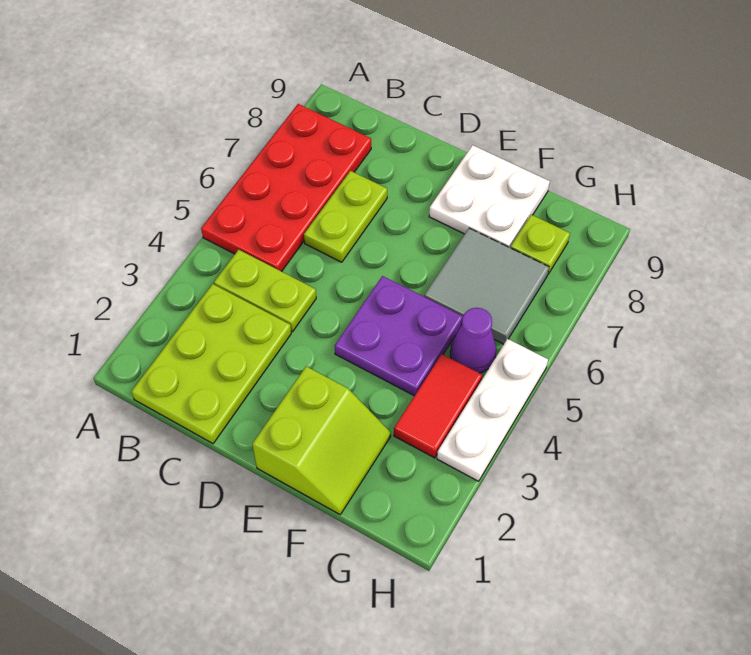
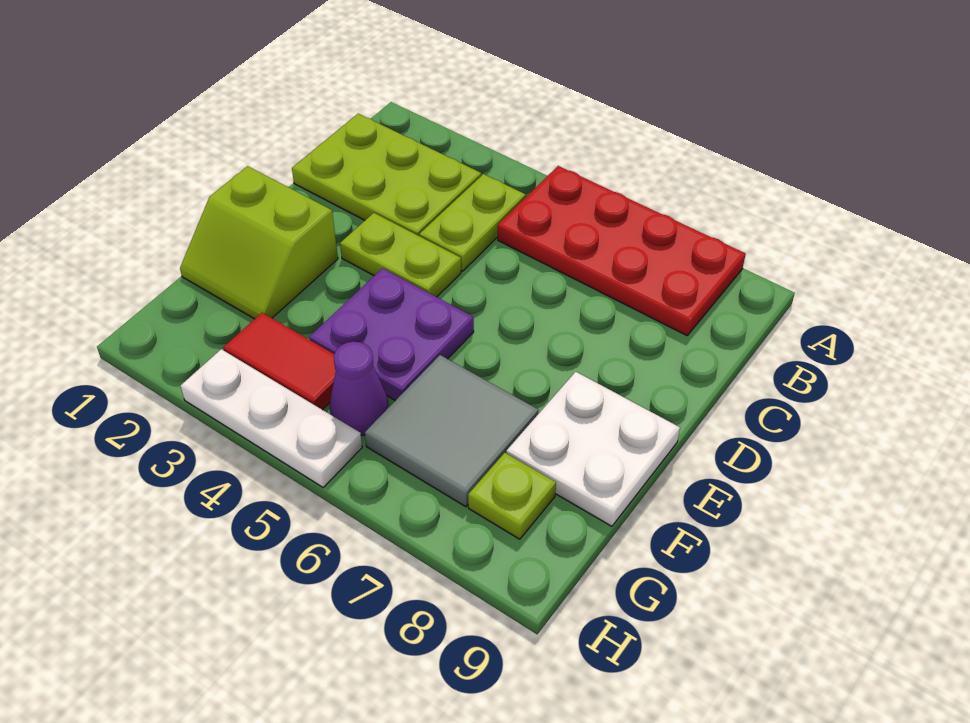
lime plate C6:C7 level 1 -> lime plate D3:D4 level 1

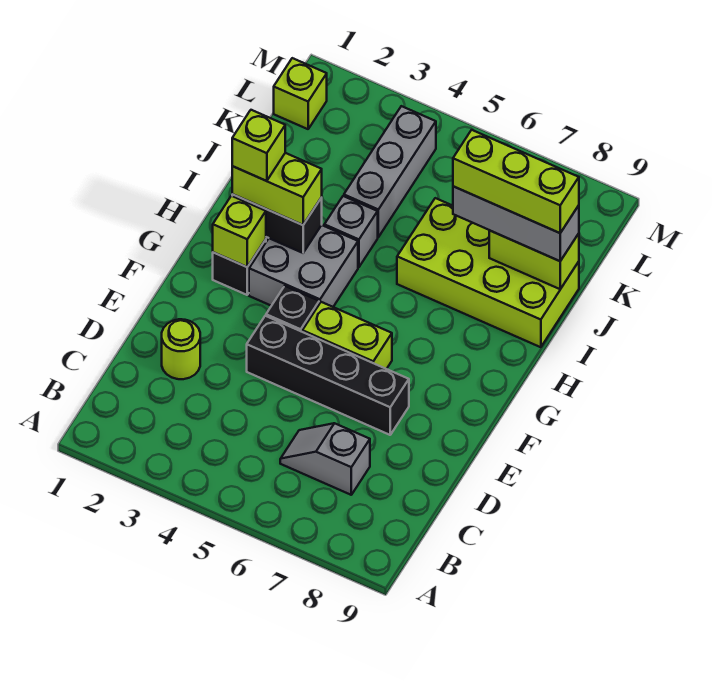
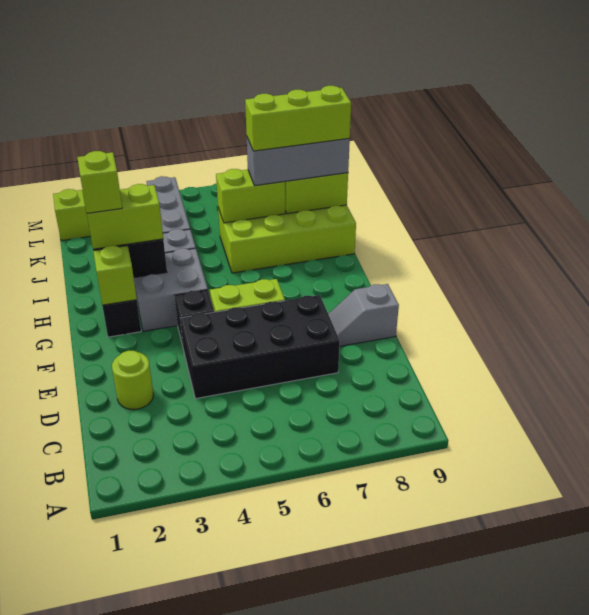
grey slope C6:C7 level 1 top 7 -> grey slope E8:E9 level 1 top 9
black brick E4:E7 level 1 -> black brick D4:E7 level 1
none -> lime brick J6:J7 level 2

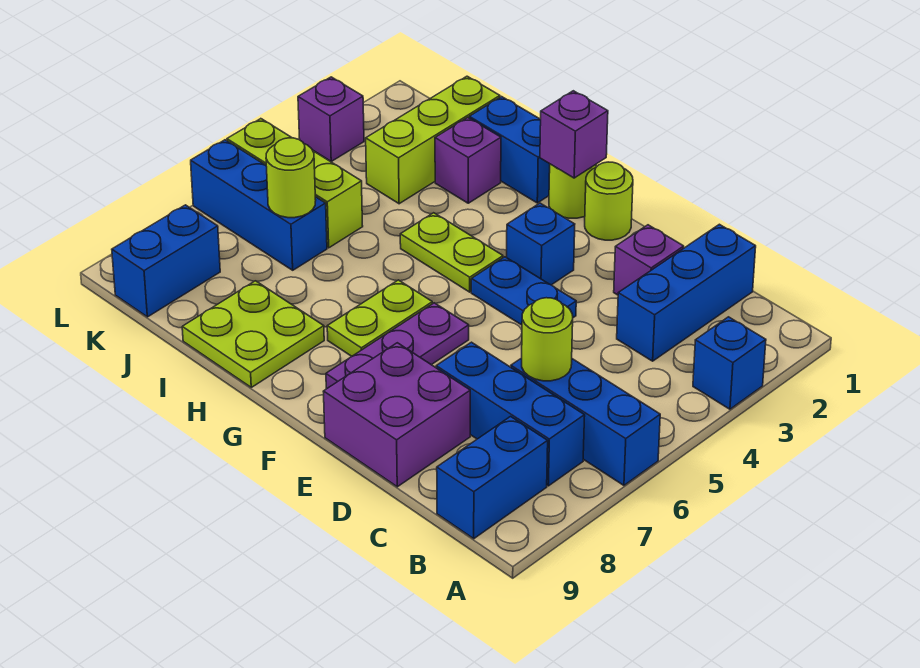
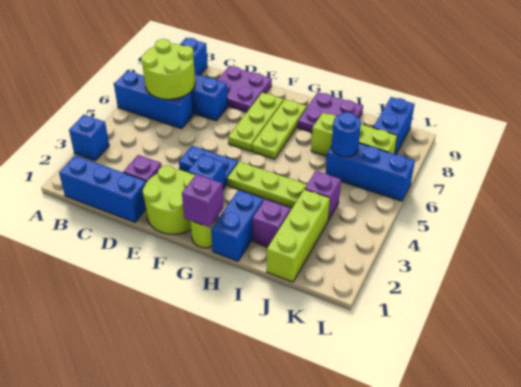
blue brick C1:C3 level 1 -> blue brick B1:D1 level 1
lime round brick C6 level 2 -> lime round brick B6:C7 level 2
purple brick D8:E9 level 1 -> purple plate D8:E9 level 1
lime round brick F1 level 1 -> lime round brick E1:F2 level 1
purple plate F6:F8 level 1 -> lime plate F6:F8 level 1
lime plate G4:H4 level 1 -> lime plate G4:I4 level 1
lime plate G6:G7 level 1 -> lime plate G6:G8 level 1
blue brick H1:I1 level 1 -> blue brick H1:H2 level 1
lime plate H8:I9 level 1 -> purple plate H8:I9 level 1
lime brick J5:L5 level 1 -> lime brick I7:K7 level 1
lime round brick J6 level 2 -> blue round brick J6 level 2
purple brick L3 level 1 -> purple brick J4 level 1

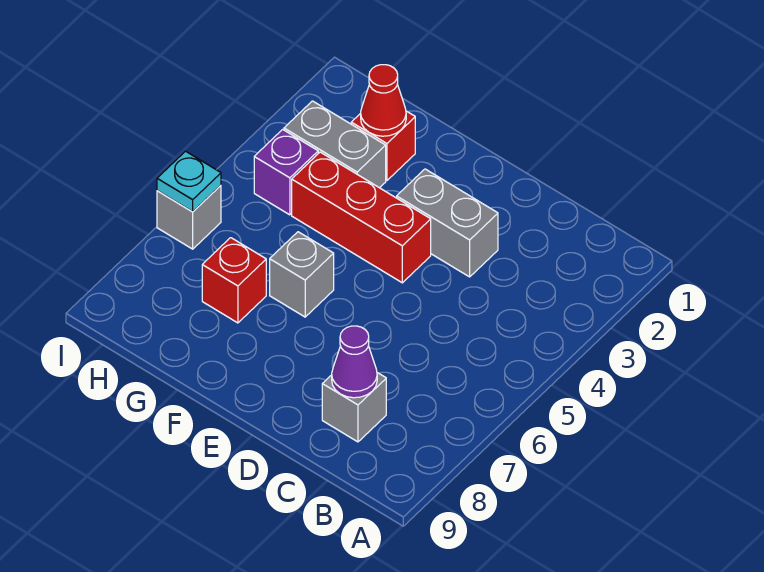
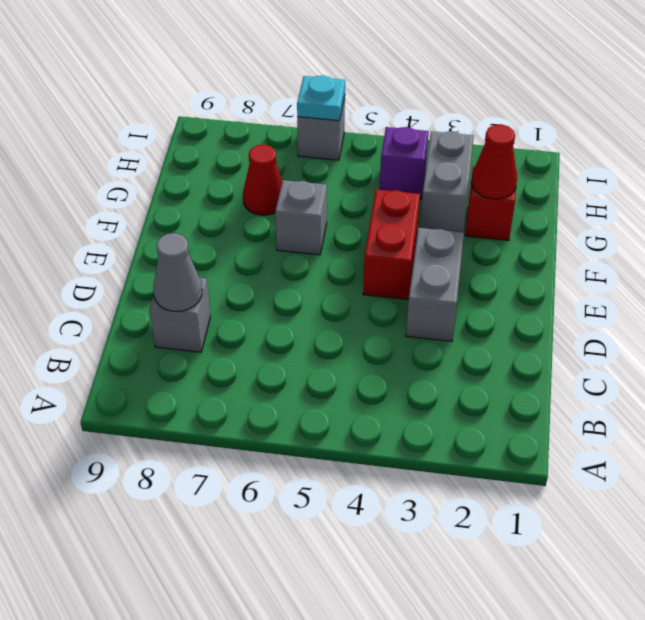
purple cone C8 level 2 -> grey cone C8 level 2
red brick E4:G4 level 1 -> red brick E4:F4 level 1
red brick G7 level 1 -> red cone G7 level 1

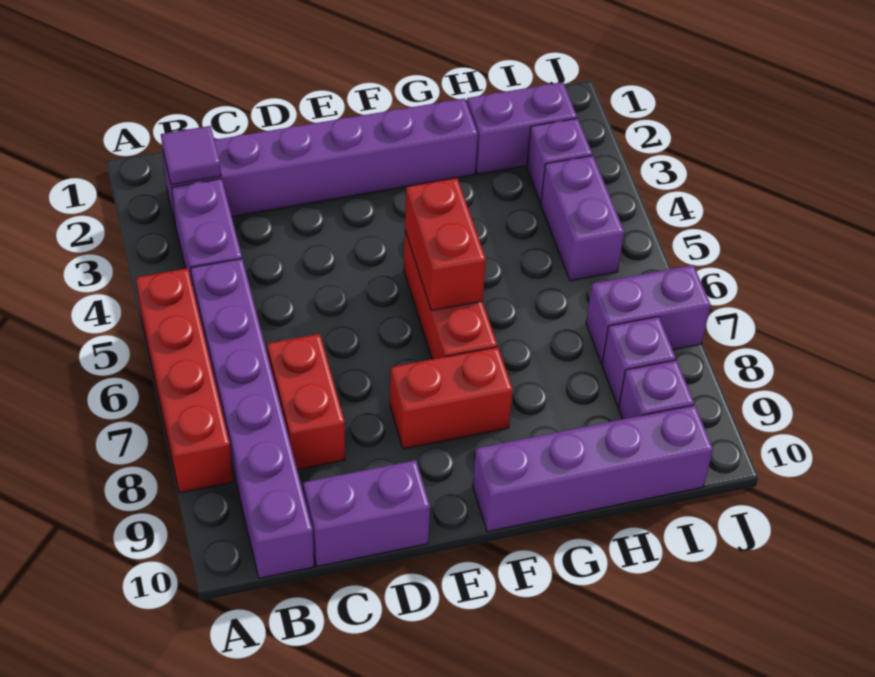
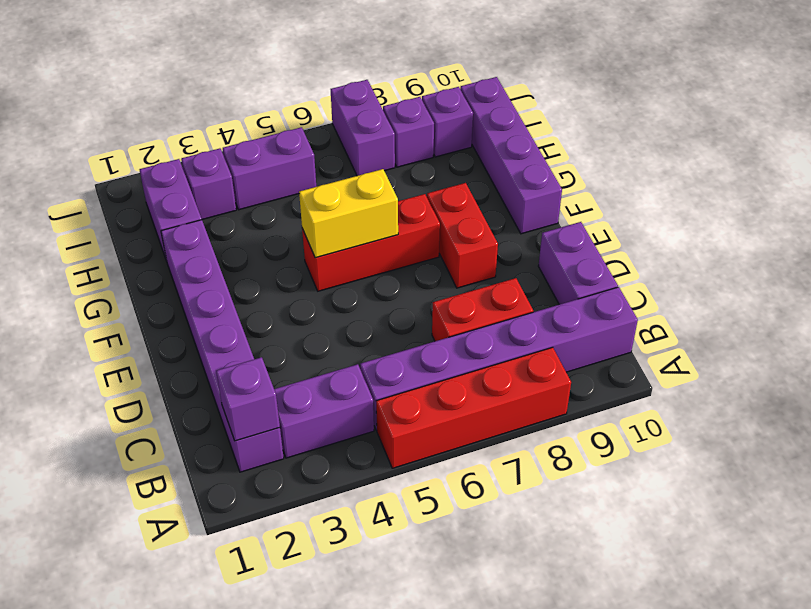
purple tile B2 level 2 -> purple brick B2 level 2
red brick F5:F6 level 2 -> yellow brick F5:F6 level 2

● ● ● ● ●

TASK DETAILS: For each line in the records that contains the word "blue", make a copy.

REPLY TO THE TASK:
blue brick C1:C3 level 1 -> blue brick B1:D1 level 1
blue brick H1:I1 level 1 -> blue brick H1:H2 level 1
lime round brick J6 level 2 -> blue round brick J6 level 2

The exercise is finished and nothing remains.